----- Data under study -----
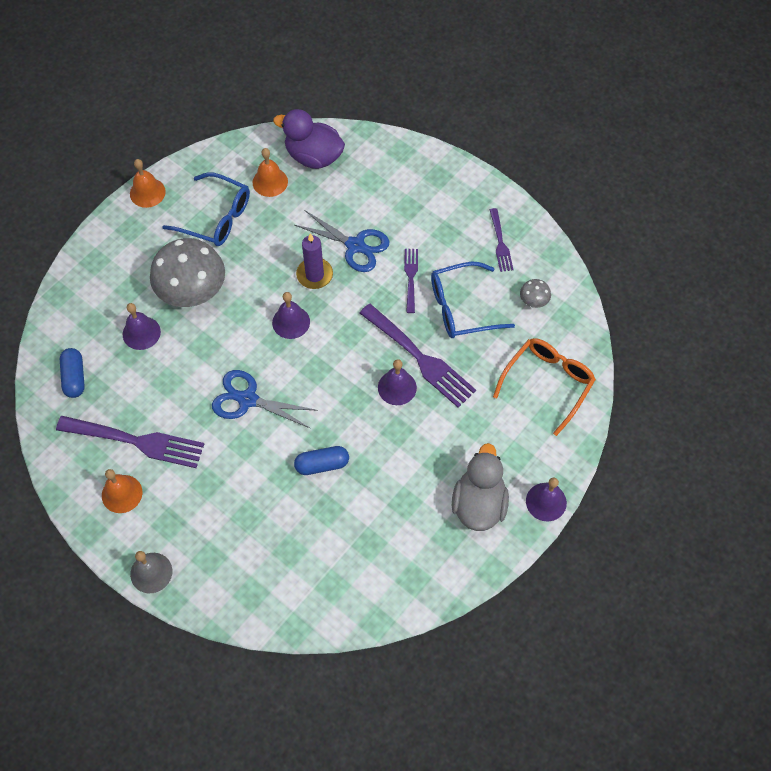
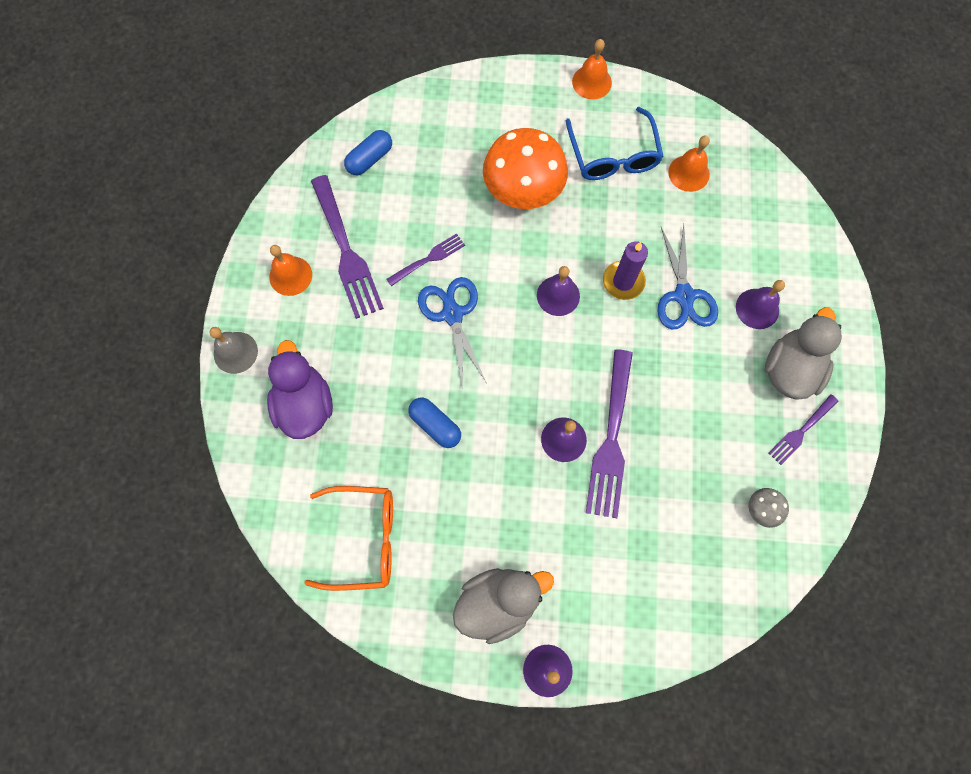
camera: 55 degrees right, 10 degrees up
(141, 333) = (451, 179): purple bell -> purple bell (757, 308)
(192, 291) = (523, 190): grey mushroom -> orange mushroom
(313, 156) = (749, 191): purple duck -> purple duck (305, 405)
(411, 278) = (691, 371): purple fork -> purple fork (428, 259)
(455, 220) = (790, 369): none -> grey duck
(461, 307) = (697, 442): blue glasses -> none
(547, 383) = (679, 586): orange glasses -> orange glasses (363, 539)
-----
▶ [To do]:
Write the records above out again exactly, with no pictures in your copy.

▶ [Output for this task]:
camera: 55 degrees right, 10 degrees up
(141, 333) = (451, 179): purple bell -> purple bell (757, 308)
(192, 291) = (523, 190): grey mushroom -> orange mushroom
(313, 156) = (749, 191): purple duck -> purple duck (305, 405)
(411, 278) = (691, 371): purple fork -> purple fork (428, 259)
(455, 220) = (790, 369): none -> grey duck
(461, 307) = (697, 442): blue glasses -> none
(547, 383) = (679, 586): orange glasses -> orange glasses (363, 539)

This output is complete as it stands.